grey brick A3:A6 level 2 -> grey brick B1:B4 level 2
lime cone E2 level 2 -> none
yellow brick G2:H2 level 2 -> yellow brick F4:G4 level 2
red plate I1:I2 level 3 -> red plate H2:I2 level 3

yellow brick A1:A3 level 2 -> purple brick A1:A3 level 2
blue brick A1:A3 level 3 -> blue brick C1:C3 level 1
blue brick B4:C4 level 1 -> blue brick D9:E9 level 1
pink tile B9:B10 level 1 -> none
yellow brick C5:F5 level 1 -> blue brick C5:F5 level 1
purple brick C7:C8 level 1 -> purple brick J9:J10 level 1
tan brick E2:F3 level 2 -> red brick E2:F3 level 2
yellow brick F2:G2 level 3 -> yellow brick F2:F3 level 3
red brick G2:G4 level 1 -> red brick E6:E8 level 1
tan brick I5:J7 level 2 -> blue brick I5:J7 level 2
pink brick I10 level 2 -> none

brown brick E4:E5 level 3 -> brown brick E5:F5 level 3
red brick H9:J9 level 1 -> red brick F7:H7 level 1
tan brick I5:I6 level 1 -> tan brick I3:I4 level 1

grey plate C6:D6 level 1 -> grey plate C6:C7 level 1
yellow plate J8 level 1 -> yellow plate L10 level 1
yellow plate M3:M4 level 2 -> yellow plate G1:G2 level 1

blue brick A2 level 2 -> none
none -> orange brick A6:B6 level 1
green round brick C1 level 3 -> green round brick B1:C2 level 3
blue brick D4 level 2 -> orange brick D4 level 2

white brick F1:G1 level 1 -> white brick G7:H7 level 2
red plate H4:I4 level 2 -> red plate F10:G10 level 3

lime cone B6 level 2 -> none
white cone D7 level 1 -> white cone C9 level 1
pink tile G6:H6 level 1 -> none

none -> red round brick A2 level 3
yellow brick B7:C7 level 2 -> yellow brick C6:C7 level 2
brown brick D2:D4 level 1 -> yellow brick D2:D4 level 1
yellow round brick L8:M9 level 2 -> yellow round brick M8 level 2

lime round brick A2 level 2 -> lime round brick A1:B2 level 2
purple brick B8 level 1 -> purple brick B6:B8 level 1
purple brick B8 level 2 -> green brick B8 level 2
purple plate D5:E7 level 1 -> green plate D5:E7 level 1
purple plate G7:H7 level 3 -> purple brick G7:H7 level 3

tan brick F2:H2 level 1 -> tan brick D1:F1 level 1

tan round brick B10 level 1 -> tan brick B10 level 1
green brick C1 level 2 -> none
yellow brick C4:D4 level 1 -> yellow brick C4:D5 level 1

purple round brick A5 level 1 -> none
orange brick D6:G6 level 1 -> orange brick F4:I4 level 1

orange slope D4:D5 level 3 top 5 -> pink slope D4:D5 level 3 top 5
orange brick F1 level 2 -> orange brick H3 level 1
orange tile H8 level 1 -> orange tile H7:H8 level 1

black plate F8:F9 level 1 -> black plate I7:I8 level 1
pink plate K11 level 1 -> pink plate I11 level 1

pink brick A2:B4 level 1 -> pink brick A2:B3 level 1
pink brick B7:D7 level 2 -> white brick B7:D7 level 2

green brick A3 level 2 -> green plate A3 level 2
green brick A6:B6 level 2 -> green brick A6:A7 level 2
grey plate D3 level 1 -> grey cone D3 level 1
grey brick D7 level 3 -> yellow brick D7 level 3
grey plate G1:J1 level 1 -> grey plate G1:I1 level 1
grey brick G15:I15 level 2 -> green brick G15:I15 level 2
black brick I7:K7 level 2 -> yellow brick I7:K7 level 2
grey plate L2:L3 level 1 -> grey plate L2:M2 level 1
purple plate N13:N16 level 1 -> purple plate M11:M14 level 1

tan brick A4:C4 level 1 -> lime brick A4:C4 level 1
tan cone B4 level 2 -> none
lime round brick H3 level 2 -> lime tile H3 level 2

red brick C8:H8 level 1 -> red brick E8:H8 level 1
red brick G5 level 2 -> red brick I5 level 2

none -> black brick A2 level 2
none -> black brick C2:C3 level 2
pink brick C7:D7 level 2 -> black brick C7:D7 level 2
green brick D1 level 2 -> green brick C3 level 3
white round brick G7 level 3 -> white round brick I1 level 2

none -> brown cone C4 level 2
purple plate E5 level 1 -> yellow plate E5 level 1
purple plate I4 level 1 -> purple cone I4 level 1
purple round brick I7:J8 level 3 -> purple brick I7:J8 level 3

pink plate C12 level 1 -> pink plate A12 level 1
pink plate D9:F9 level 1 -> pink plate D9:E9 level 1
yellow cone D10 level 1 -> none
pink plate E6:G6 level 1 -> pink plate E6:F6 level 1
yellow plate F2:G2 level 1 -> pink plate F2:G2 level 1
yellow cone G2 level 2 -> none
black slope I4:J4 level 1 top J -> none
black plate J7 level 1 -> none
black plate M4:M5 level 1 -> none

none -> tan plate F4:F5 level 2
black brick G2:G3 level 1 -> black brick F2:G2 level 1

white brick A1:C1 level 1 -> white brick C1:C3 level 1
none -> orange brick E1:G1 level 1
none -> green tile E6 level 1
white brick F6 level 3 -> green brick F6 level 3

================================

Print all of the entries again, exactly as written.

grey brick A3:A6 level 2 -> grey brick B1:B4 level 2
lime cone E2 level 2 -> none
yellow brick G2:H2 level 2 -> yellow brick F4:G4 level 2
red plate I1:I2 level 3 -> red plate H2:I2 level 3

yellow brick A1:A3 level 2 -> purple brick A1:A3 level 2
blue brick A1:A3 level 3 -> blue brick C1:C3 level 1
blue brick B4:C4 level 1 -> blue brick D9:E9 level 1
pink tile B9:B10 level 1 -> none
yellow brick C5:F5 level 1 -> blue brick C5:F5 level 1
purple brick C7:C8 level 1 -> purple brick J9:J10 level 1
tan brick E2:F3 level 2 -> red brick E2:F3 level 2
yellow brick F2:G2 level 3 -> yellow brick F2:F3 level 3
red brick G2:G4 level 1 -> red brick E6:E8 level 1
tan brick I5:J7 level 2 -> blue brick I5:J7 level 2
pink brick I10 level 2 -> none

brown brick E4:E5 level 3 -> brown brick E5:F5 level 3
red brick H9:J9 level 1 -> red brick F7:H7 level 1
tan brick I5:I6 level 1 -> tan brick I3:I4 level 1

grey plate C6:D6 level 1 -> grey plate C6:C7 level 1
yellow plate J8 level 1 -> yellow plate L10 level 1
yellow plate M3:M4 level 2 -> yellow plate G1:G2 level 1

blue brick A2 level 2 -> none
none -> orange brick A6:B6 level 1
green round brick C1 level 3 -> green round brick B1:C2 level 3
blue brick D4 level 2 -> orange brick D4 level 2

white brick F1:G1 level 1 -> white brick G7:H7 level 2
red plate H4:I4 level 2 -> red plate F10:G10 level 3

lime cone B6 level 2 -> none
white cone D7 level 1 -> white cone C9 level 1
pink tile G6:H6 level 1 -> none

none -> red round brick A2 level 3
yellow brick B7:C7 level 2 -> yellow brick C6:C7 level 2
brown brick D2:D4 level 1 -> yellow brick D2:D4 level 1
yellow round brick L8:M9 level 2 -> yellow round brick M8 level 2

lime round brick A2 level 2 -> lime round brick A1:B2 level 2
purple brick B8 level 1 -> purple brick B6:B8 level 1
purple brick B8 level 2 -> green brick B8 level 2
purple plate D5:E7 level 1 -> green plate D5:E7 level 1
purple plate G7:H7 level 3 -> purple brick G7:H7 level 3

tan brick F2:H2 level 1 -> tan brick D1:F1 level 1

tan round brick B10 level 1 -> tan brick B10 level 1
green brick C1 level 2 -> none
yellow brick C4:D4 level 1 -> yellow brick C4:D5 level 1

purple round brick A5 level 1 -> none
orange brick D6:G6 level 1 -> orange brick F4:I4 level 1

orange slope D4:D5 level 3 top 5 -> pink slope D4:D5 level 3 top 5
orange brick F1 level 2 -> orange brick H3 level 1
orange tile H8 level 1 -> orange tile H7:H8 level 1

black plate F8:F9 level 1 -> black plate I7:I8 level 1
pink plate K11 level 1 -> pink plate I11 level 1

pink brick A2:B4 level 1 -> pink brick A2:B3 level 1
pink brick B7:D7 level 2 -> white brick B7:D7 level 2

green brick A3 level 2 -> green plate A3 level 2
green brick A6:B6 level 2 -> green brick A6:A7 level 2
grey plate D3 level 1 -> grey cone D3 level 1
grey brick D7 level 3 -> yellow brick D7 level 3
grey plate G1:J1 level 1 -> grey plate G1:I1 level 1
grey brick G15:I15 level 2 -> green brick G15:I15 level 2
black brick I7:K7 level 2 -> yellow brick I7:K7 level 2
grey plate L2:L3 level 1 -> grey plate L2:M2 level 1
purple plate N13:N16 level 1 -> purple plate M11:M14 level 1

tan brick A4:C4 level 1 -> lime brick A4:C4 level 1
tan cone B4 level 2 -> none
lime round brick H3 level 2 -> lime tile H3 level 2

red brick C8:H8 level 1 -> red brick E8:H8 level 1
red brick G5 level 2 -> red brick I5 level 2

none -> black brick A2 level 2
none -> black brick C2:C3 level 2
pink brick C7:D7 level 2 -> black brick C7:D7 level 2
green brick D1 level 2 -> green brick C3 level 3
white round brick G7 level 3 -> white round brick I1 level 2

none -> brown cone C4 level 2
purple plate E5 level 1 -> yellow plate E5 level 1
purple plate I4 level 1 -> purple cone I4 level 1
purple round brick I7:J8 level 3 -> purple brick I7:J8 level 3

pink plate C12 level 1 -> pink plate A12 level 1
pink plate D9:F9 level 1 -> pink plate D9:E9 level 1
yellow cone D10 level 1 -> none
pink plate E6:G6 level 1 -> pink plate E6:F6 level 1
yellow plate F2:G2 level 1 -> pink plate F2:G2 level 1
yellow cone G2 level 2 -> none
black slope I4:J4 level 1 top J -> none
black plate J7 level 1 -> none
black plate M4:M5 level 1 -> none

none -> tan plate F4:F5 level 2
black brick G2:G3 level 1 -> black brick F2:G2 level 1

white brick A1:C1 level 1 -> white brick C1:C3 level 1
none -> orange brick E1:G1 level 1
none -> green tile E6 level 1
white brick F6 level 3 -> green brick F6 level 3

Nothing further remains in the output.